Dataset excerpts
-------

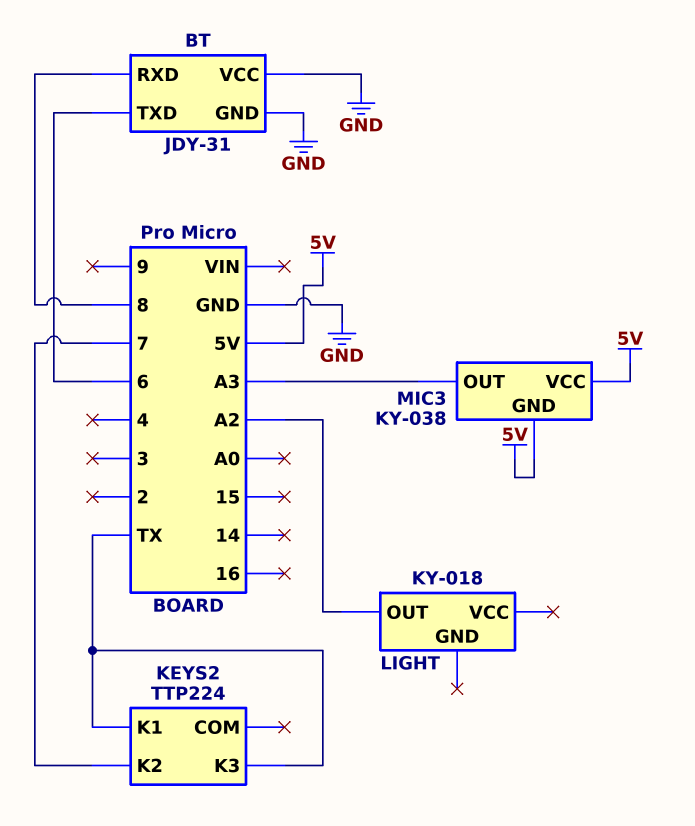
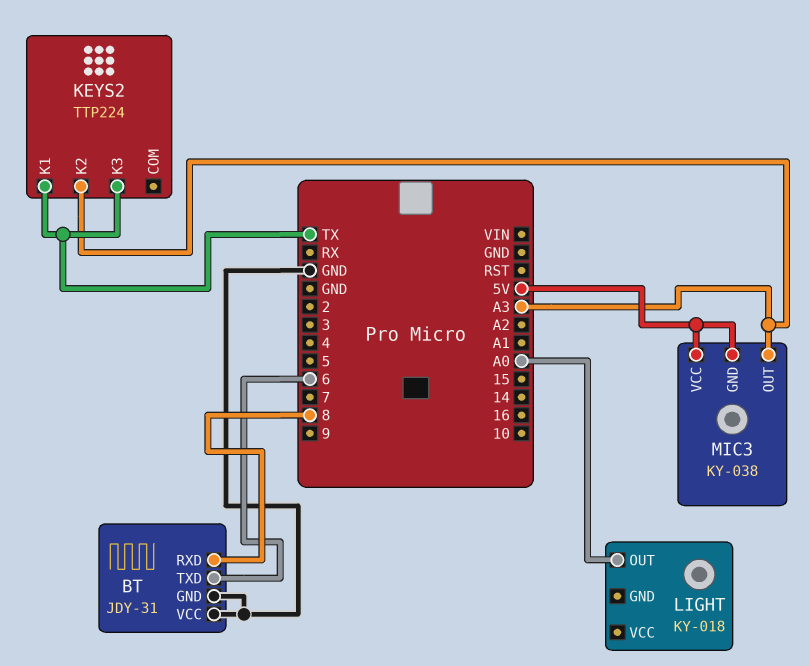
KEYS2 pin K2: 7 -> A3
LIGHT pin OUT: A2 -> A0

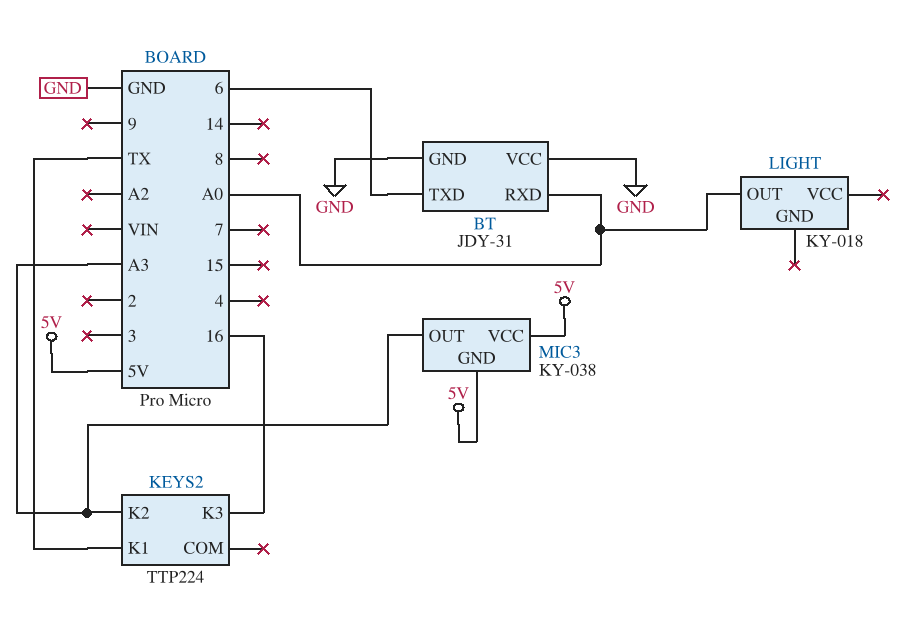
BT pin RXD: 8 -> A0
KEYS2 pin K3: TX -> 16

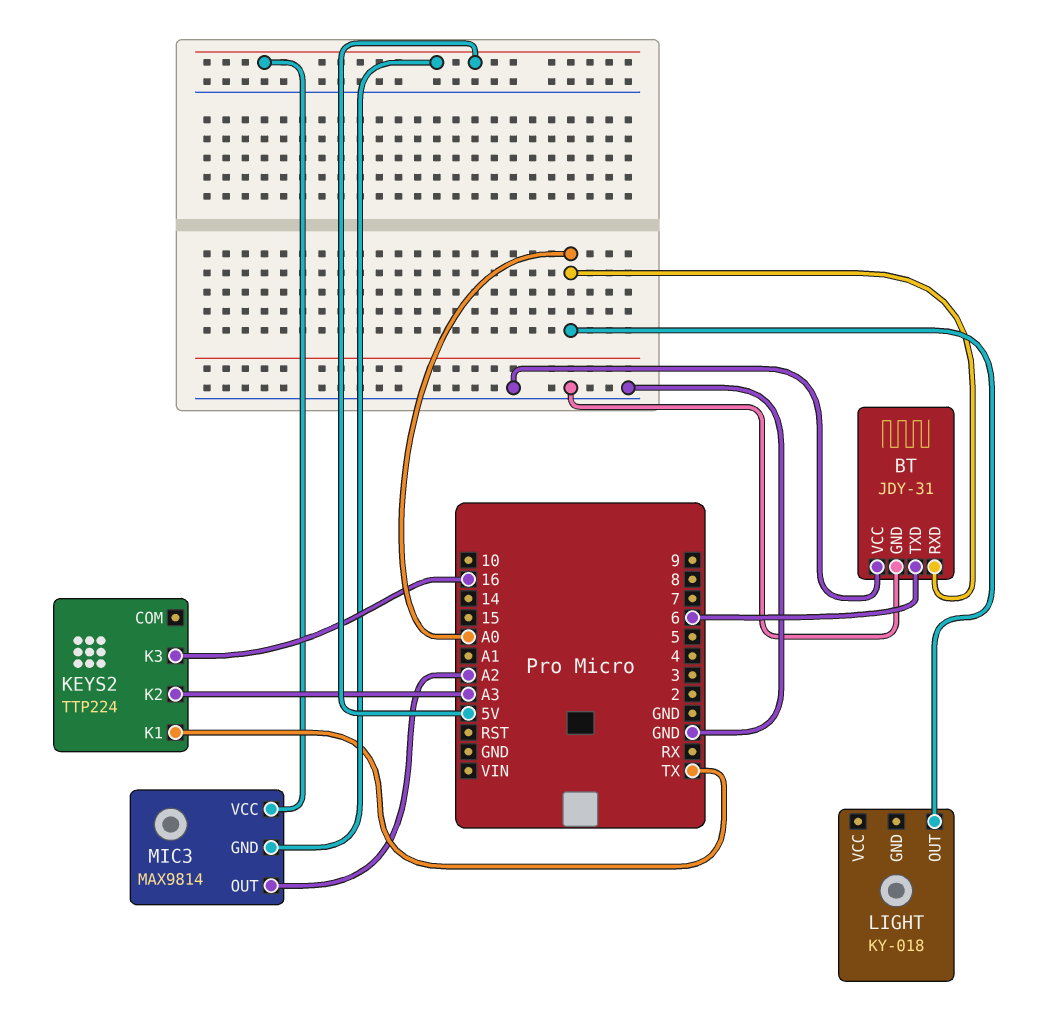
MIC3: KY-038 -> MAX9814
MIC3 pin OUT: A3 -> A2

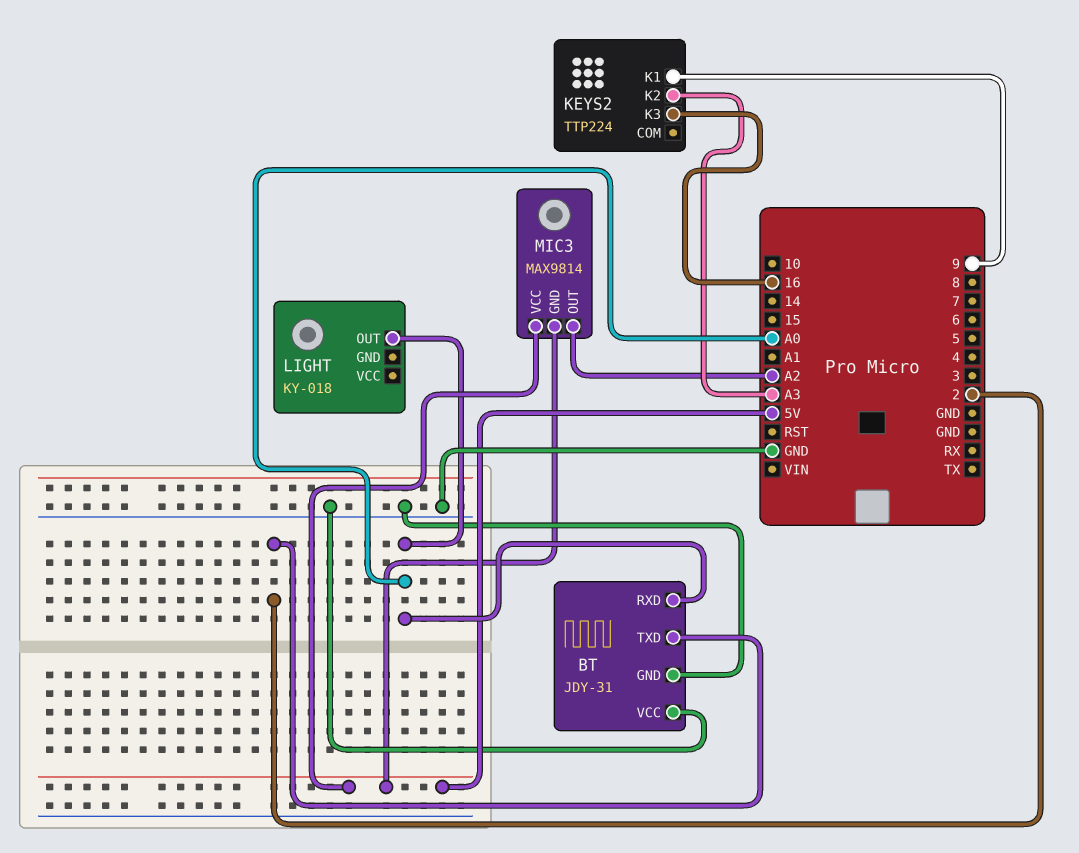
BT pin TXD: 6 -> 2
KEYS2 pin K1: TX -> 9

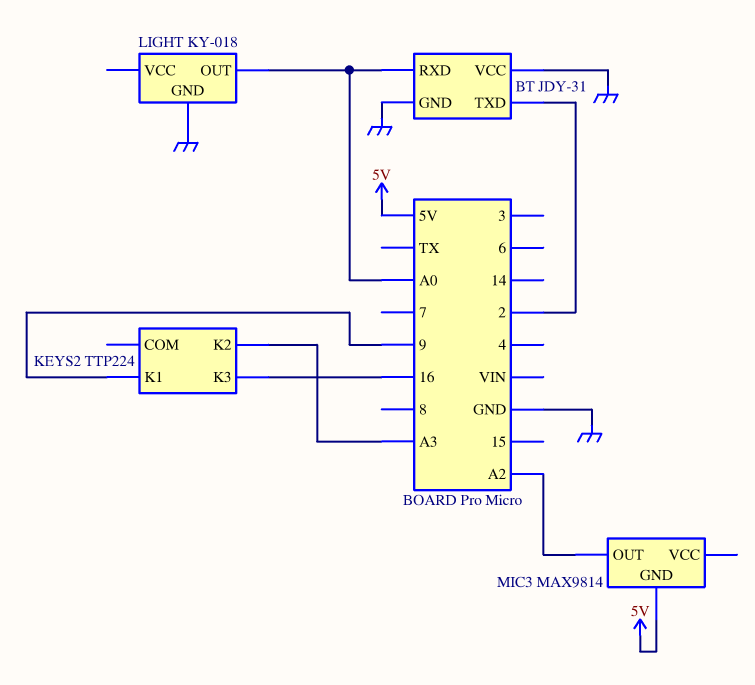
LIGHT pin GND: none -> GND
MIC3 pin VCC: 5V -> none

-------

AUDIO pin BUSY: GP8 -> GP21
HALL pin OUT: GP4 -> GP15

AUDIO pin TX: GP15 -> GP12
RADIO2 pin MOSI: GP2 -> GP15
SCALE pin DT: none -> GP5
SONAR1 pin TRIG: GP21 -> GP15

-------

◆ PROBLEM TO WORK ON ◆
Starting with the line that has "KEYS2 pin K3: TX -> 16" and ending with the line that has "MIC3 pin VCC: 5V -> none", repeat the lines above exactly, omitting every picture.

◆ ANSWER ◆
KEYS2 pin K3: TX -> 16

MIC3: KY-038 -> MAX9814
MIC3 pin OUT: A3 -> A2

BT pin TXD: 6 -> 2
KEYS2 pin K1: TX -> 9

LIGHT pin GND: none -> GND
MIC3 pin VCC: 5V -> none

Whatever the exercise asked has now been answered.